--- GIVEN DATA ---
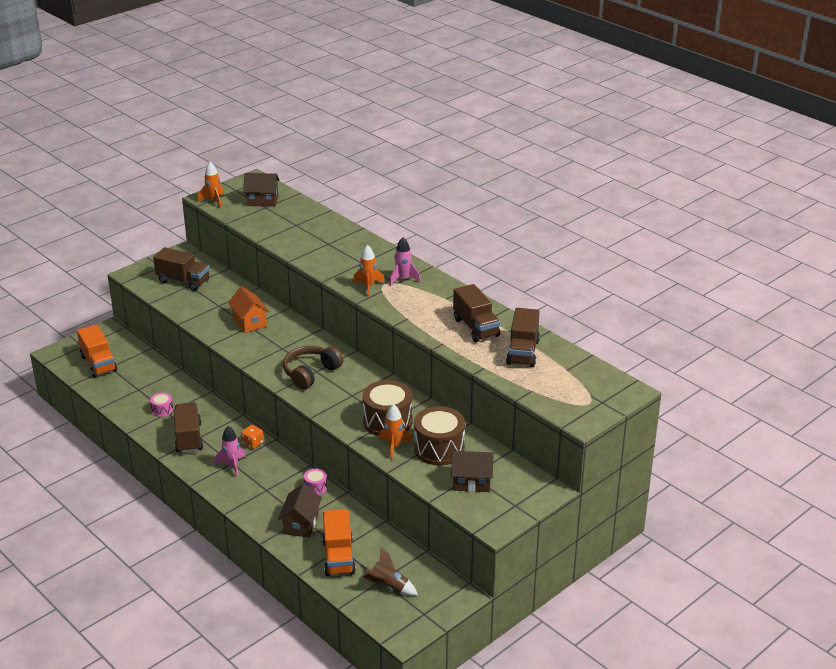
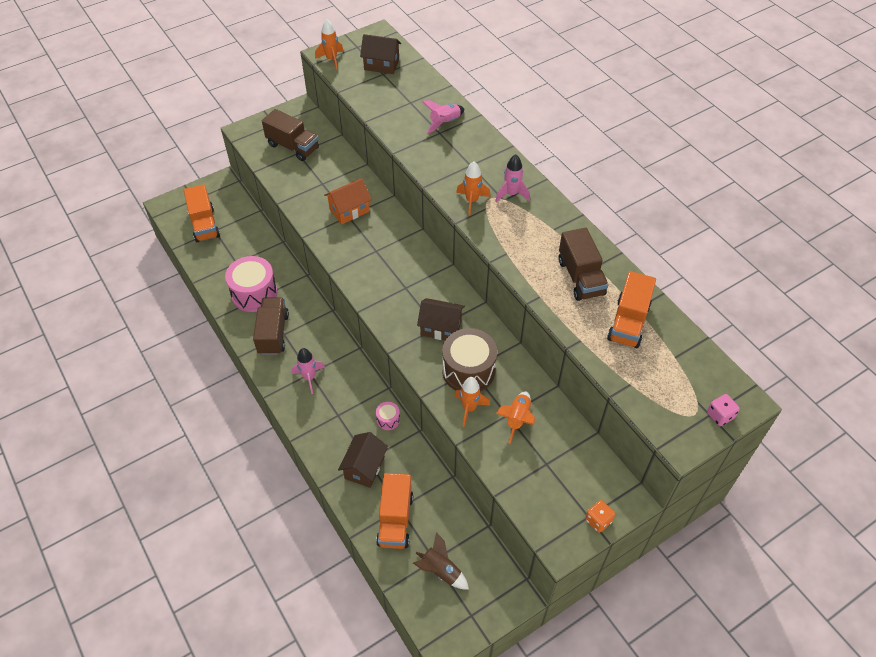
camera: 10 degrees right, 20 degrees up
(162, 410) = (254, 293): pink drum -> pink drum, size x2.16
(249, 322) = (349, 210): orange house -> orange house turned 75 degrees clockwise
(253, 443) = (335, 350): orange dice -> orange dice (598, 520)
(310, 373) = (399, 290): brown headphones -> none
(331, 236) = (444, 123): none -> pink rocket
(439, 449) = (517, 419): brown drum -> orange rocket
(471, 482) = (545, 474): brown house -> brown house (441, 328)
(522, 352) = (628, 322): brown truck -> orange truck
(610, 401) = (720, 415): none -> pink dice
---
--- GIVEN DATA ---
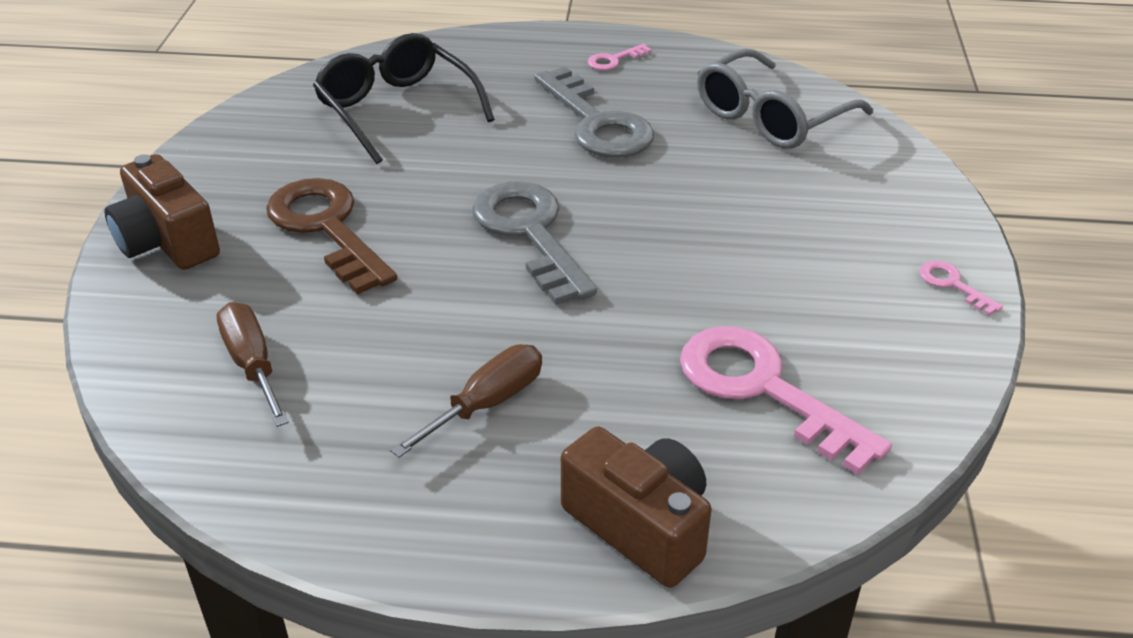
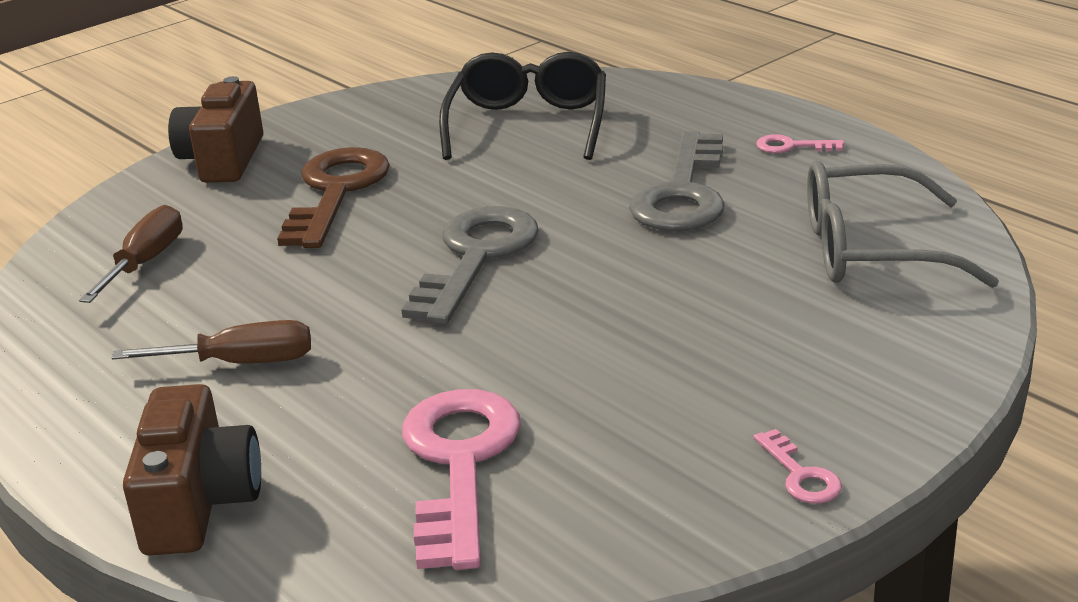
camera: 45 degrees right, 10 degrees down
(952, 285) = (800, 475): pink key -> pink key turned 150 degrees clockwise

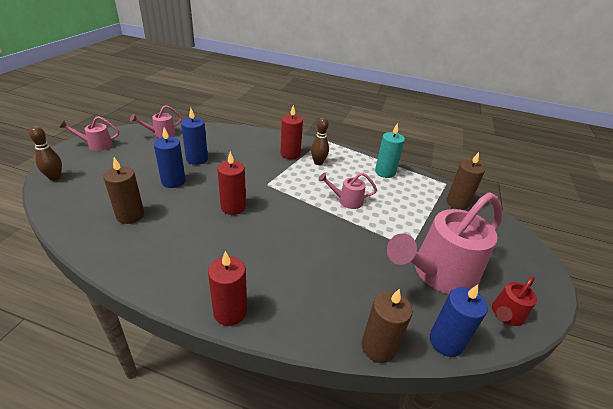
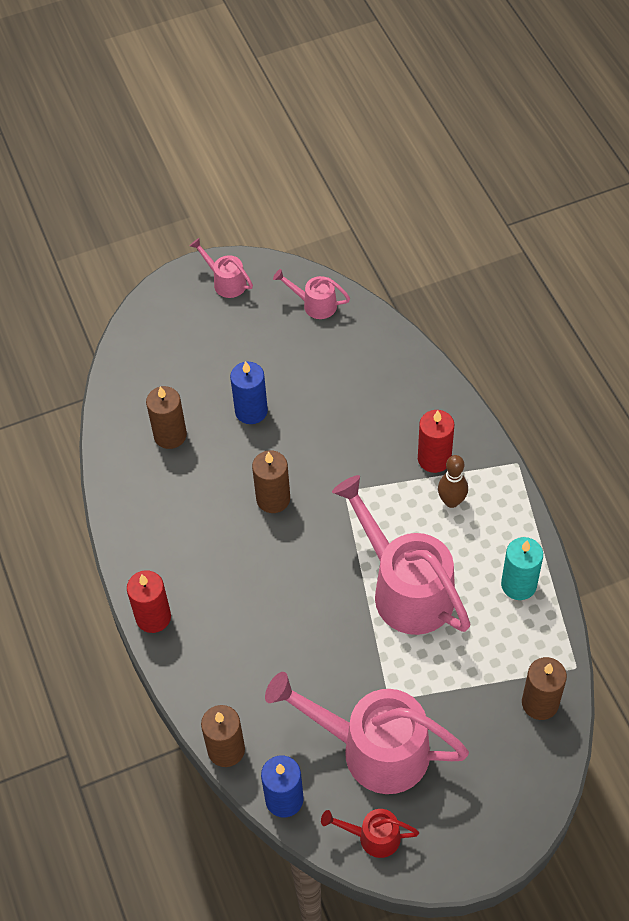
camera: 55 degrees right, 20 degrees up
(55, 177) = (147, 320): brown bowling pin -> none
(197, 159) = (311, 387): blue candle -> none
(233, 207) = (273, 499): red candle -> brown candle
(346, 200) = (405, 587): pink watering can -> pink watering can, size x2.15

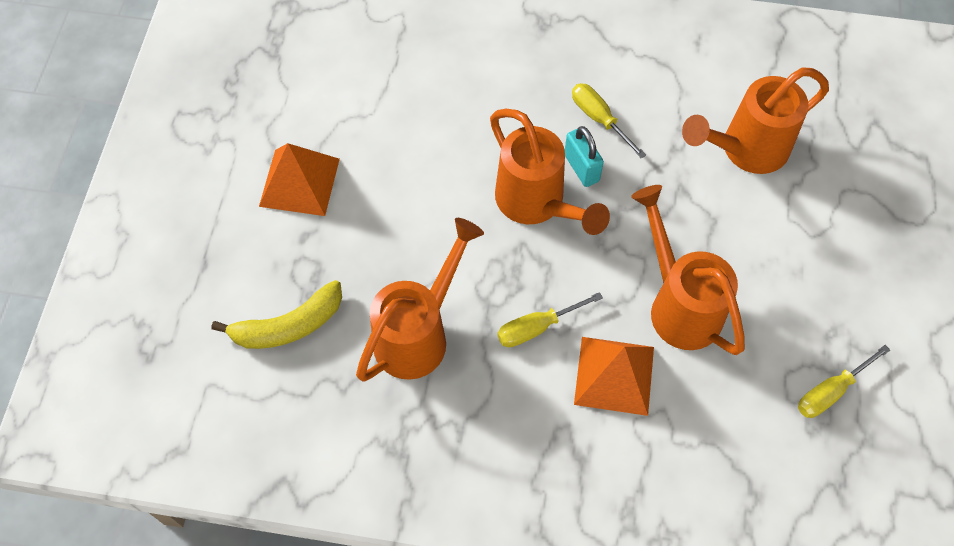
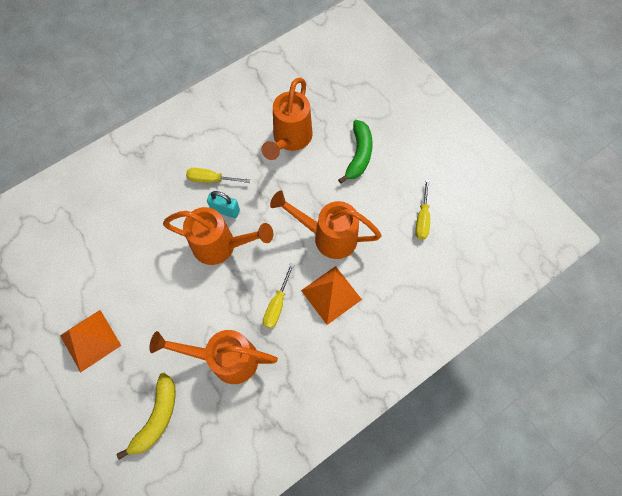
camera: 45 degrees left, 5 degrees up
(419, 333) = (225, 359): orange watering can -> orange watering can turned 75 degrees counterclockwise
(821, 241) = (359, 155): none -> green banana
---
# TASK BRIEF
Give only a number: how many lines of the data hold the string "rocket"?

# ANSWER TO THIS PROBLEM
2